(Entries provided begins)

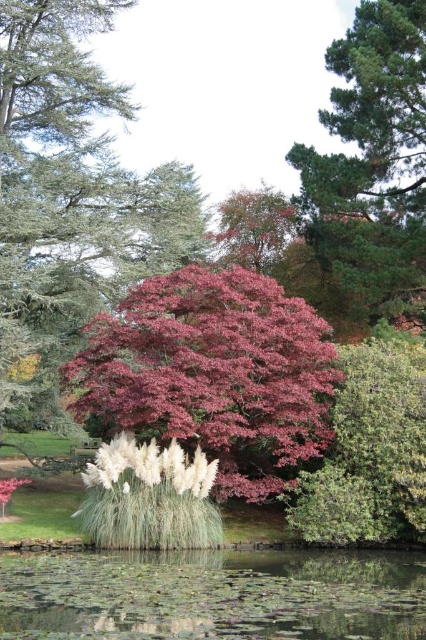
Question: Can you confirm if green textured bush at center is smaller than pink matte maple at center?

Choices:
 (A) yes
 (B) no

Answer: (A)

Question: Which of the following is the farthest from the observer?

Choices:
 (A) (317, 566)
 (B) (265, 269)
 (C) (97, 221)

Answer: (B)

Question: Can you confirm if green textured bush at center is thinner than pink matte maple at center?

Choices:
 (A) yes
 (B) no

Answer: (A)

Question: Does pink glossy tree at center appear on the right side of purple glossy maple at center?

Choices:
 (A) yes
 (B) no

Answer: (B)

Question: Based on their relative distances, which object is nearer to the smooth green pine tree at upper right?

Choices:
 (A) purple glossy maple at center
 (B) transparent glass water at lower center
 (C) pink matte maple at center
 (D) pink glossy tree at center

Answer: (D)

Question: Which of the following is the closest to the observer?

Choices:
 (A) (394, 417)
 (B) (137, 106)

Answer: (A)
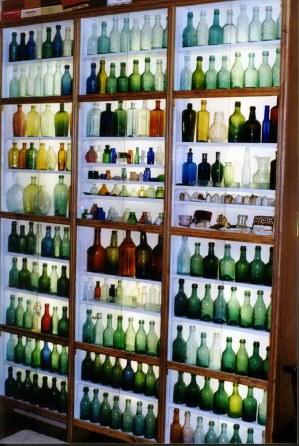
Locate an element on the screen. This screenshot has height=446, width=299. divisions between two shelving units is located at coordinates (170, 54), (72, 233).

(Entries provided ends)

What to do -> Pull out every line of the listing above that contains the string "tree", and copy each one in full.

Output for this exercise ->
Question: Does pink glossy tree at center appear on the right side of purple glossy maple at center?
Question: Based on their relative distances, which object is nearer to the smooth green pine tree at upper right?
 (D) pink glossy tree at center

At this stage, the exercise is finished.